[Extracted records]
□ □ □ □ □ □ □
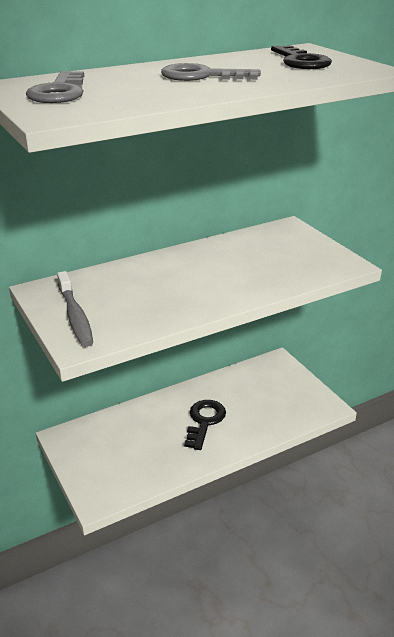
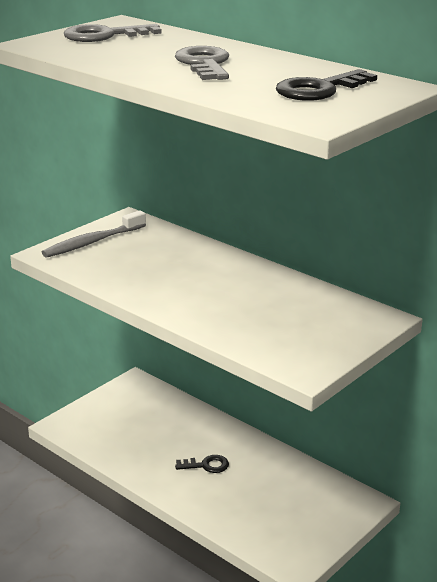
camera: 70 degrees right, 5 degrees down
(204, 421) = (206, 465): black key -> black key, size x0.62

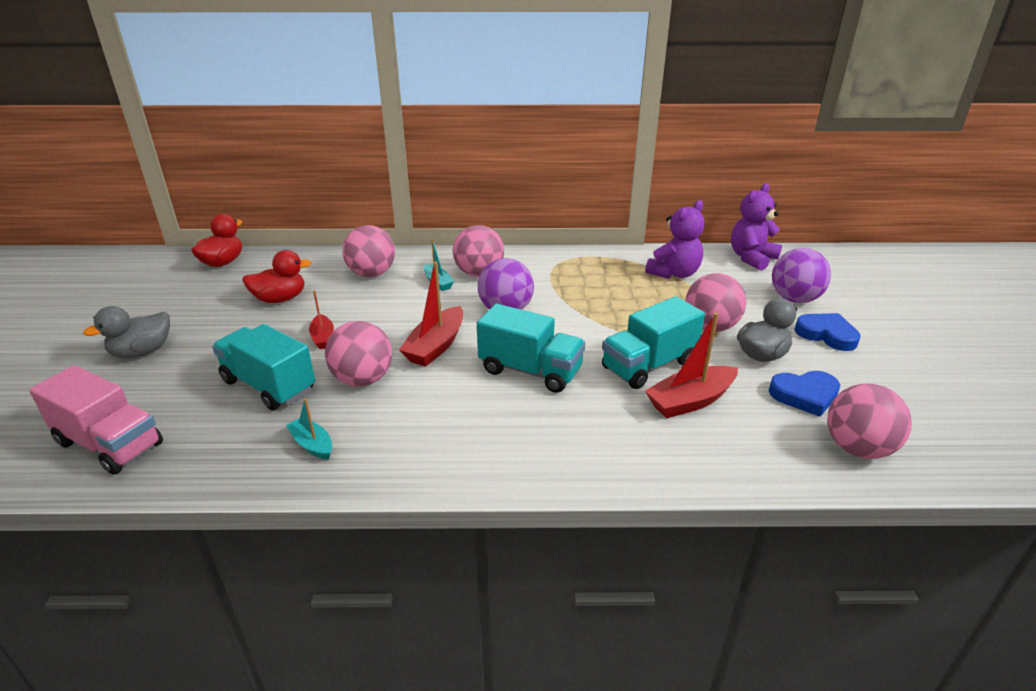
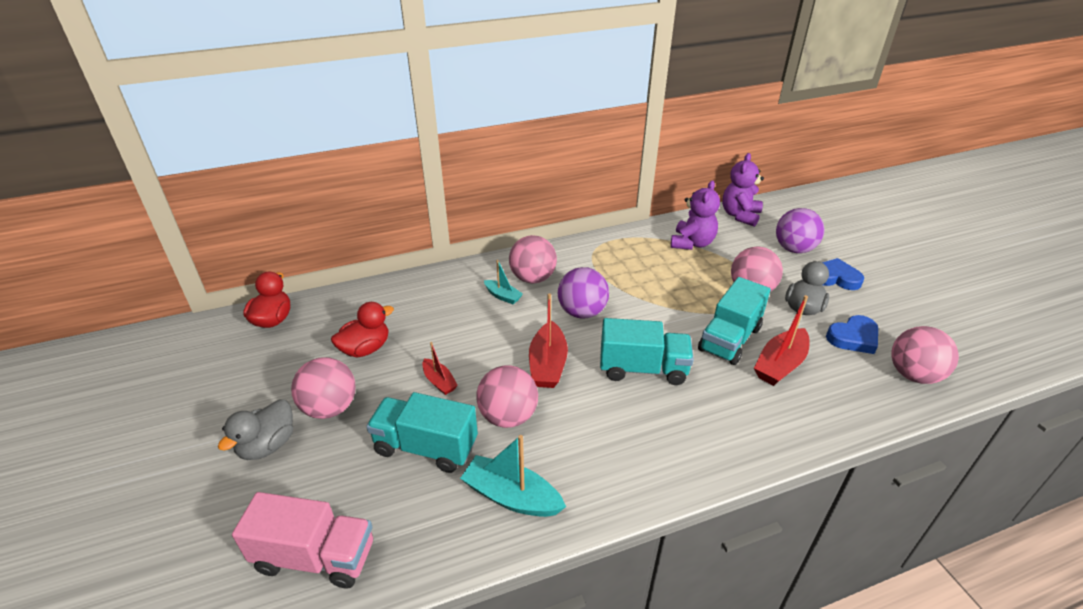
camera: 20 degrees left, 5 degrees up
(312, 444) = (511, 496): turquoise boat -> turquoise boat, size x1.71
(372, 274) = (434, 300): pink ball -> pink ball (330, 408)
□ □ □ □ □ □ □
» Exercise directions: Your answer must be an exact reproduction of all entries, containing no pictures.

» Answer to this task:
camera: 70 degrees right, 5 degrees down
(204, 421) = (206, 465): black key -> black key, size x0.62

camera: 20 degrees left, 5 degrees up
(312, 444) = (511, 496): turquoise boat -> turquoise boat, size x1.71
(372, 274) = (434, 300): pink ball -> pink ball (330, 408)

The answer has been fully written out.